#### Task:
Where in the listing does the string "none" appear? Copy every line that holds it.

#### Dataset records:
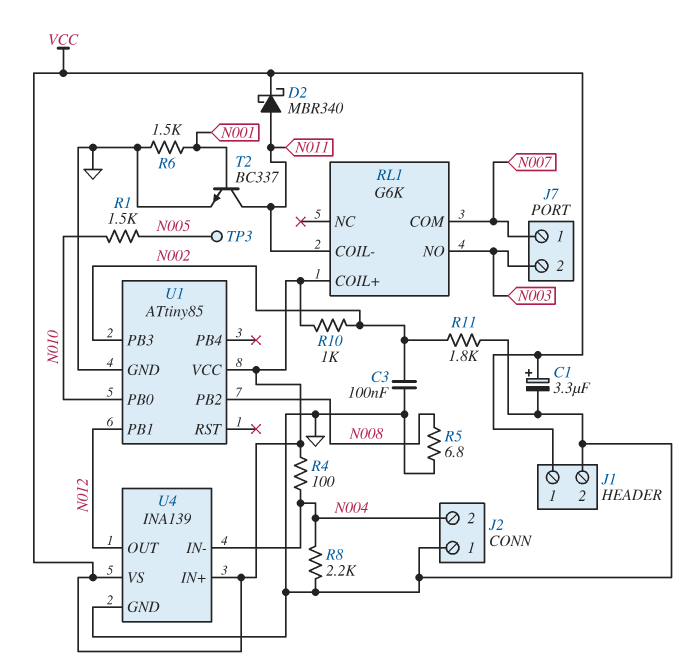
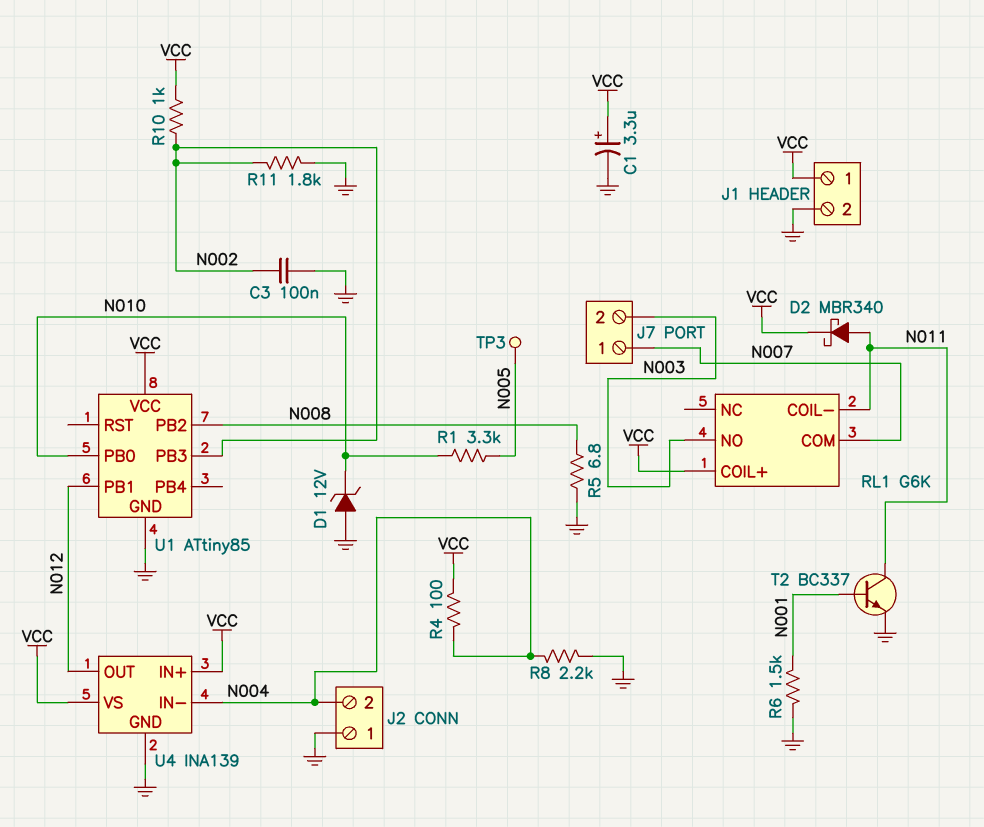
D1: none -> zener 12V (A GND, K N010)
R1: 1.5k (N005, N010) -> 3.3k (N005, N010)

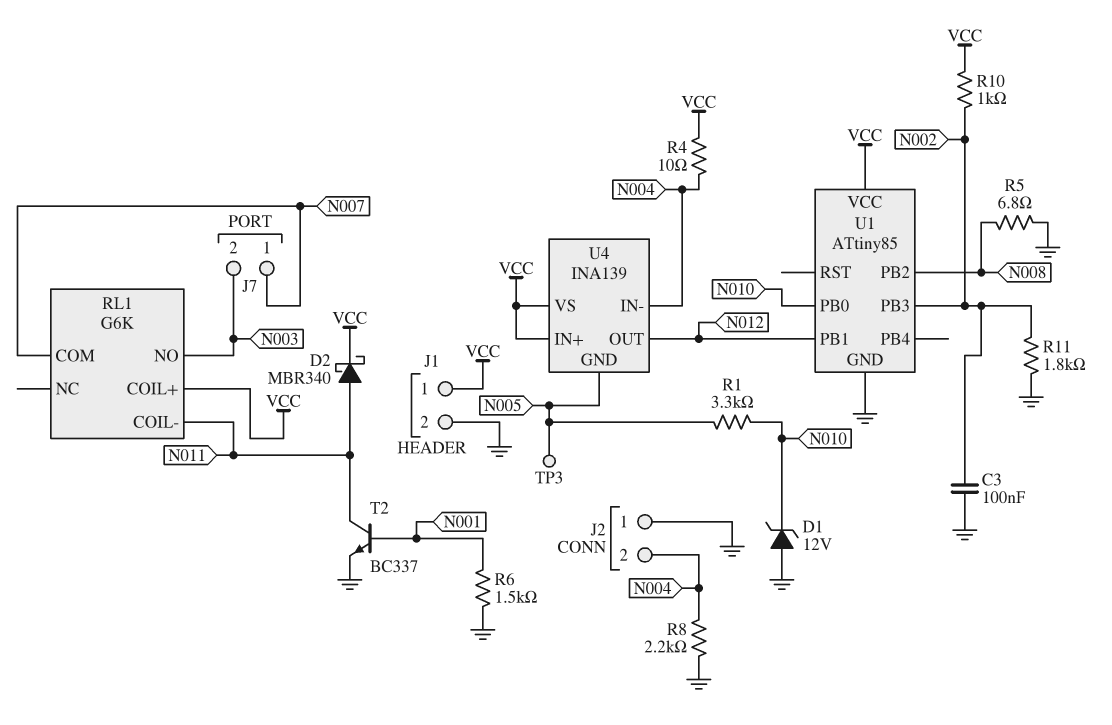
C1: 3.3uF (plus VCC, minus GND) -> none
R4: 100 (N004, VCC) -> 10 (N004, VCC)
U4 pin GND: GND -> N005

#### Response to the task:
D1: none -> zener 12V (A GND, K N010)
C1: 3.3uF (plus VCC, minus GND) -> none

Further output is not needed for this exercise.